:: Colored geometric primitive data ::
========================================

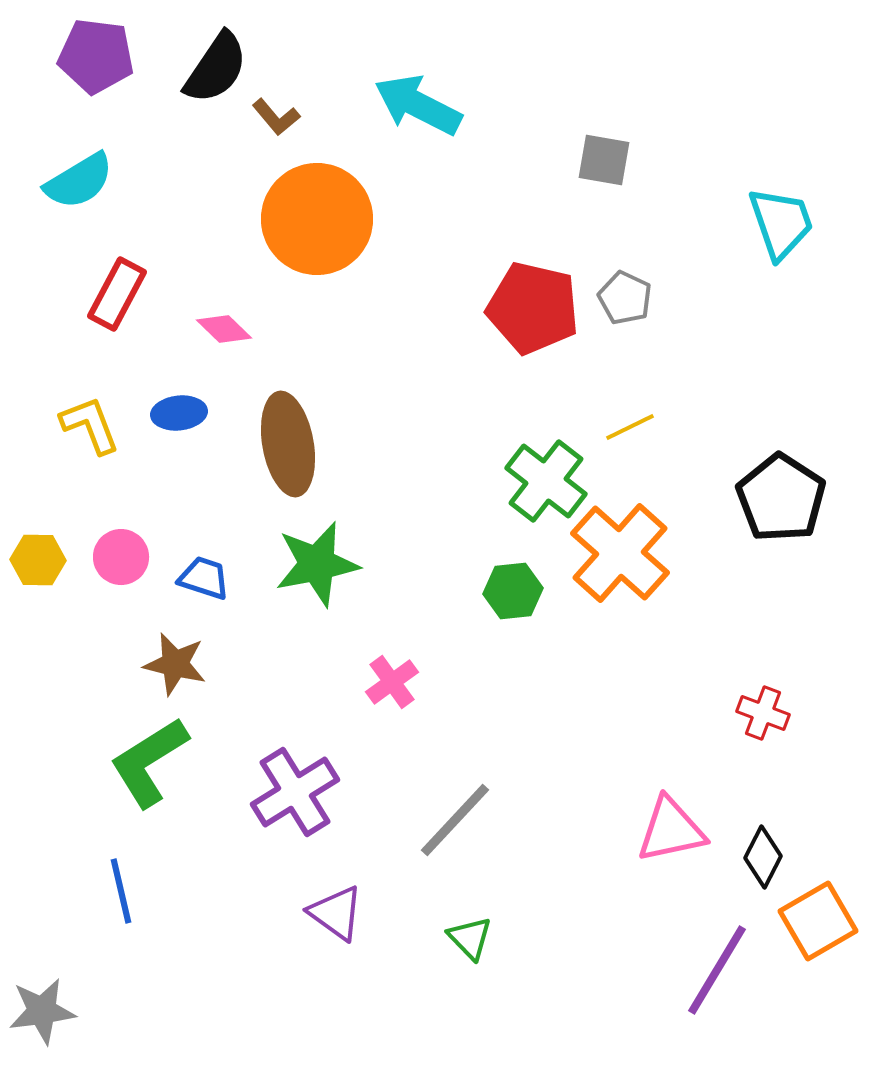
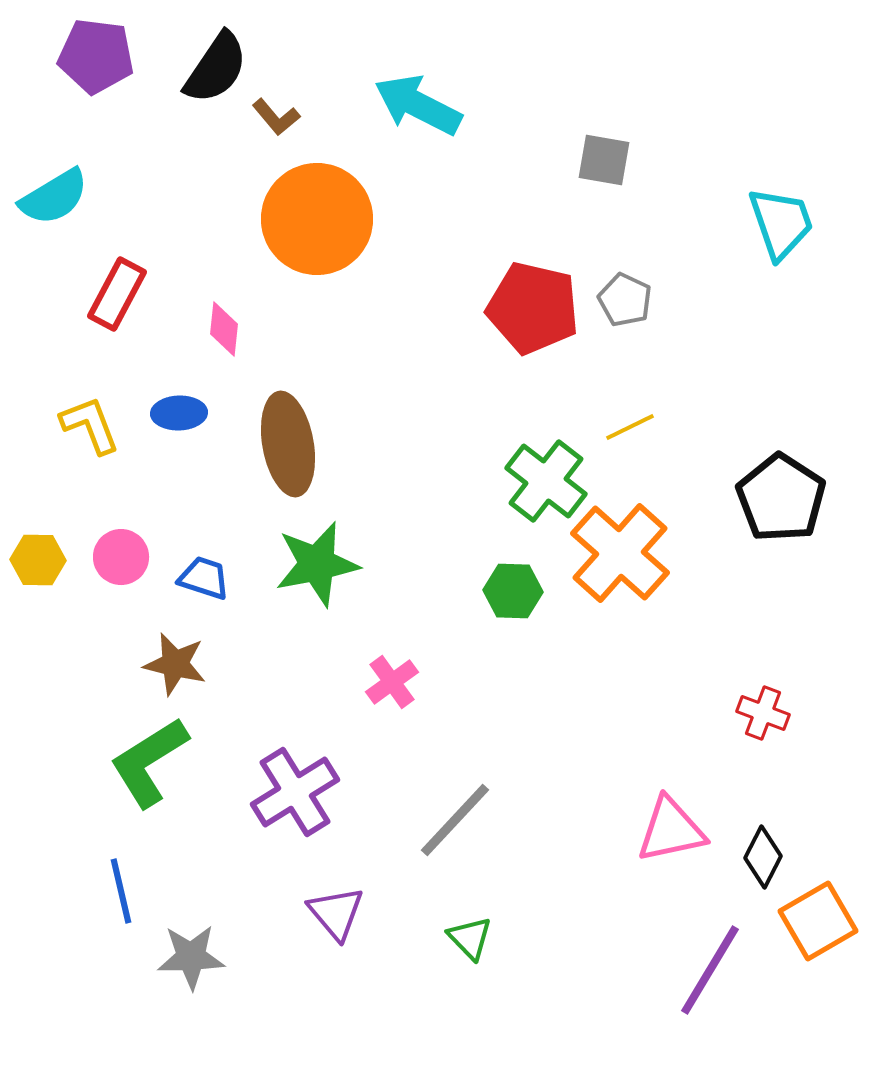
cyan semicircle: moved 25 px left, 16 px down
gray pentagon: moved 2 px down
pink diamond: rotated 52 degrees clockwise
blue ellipse: rotated 4 degrees clockwise
green hexagon: rotated 8 degrees clockwise
purple triangle: rotated 14 degrees clockwise
purple line: moved 7 px left
gray star: moved 149 px right, 54 px up; rotated 6 degrees clockwise
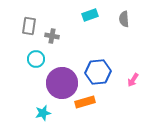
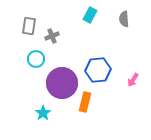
cyan rectangle: rotated 42 degrees counterclockwise
gray cross: rotated 32 degrees counterclockwise
blue hexagon: moved 2 px up
orange rectangle: rotated 60 degrees counterclockwise
cyan star: rotated 21 degrees counterclockwise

========================================

:: Action item ::
Copy each line in the entries above where the word "star" shows up.

:: Completed task ::
gray star: moved 149 px right, 54 px up; rotated 6 degrees clockwise
cyan star: rotated 21 degrees counterclockwise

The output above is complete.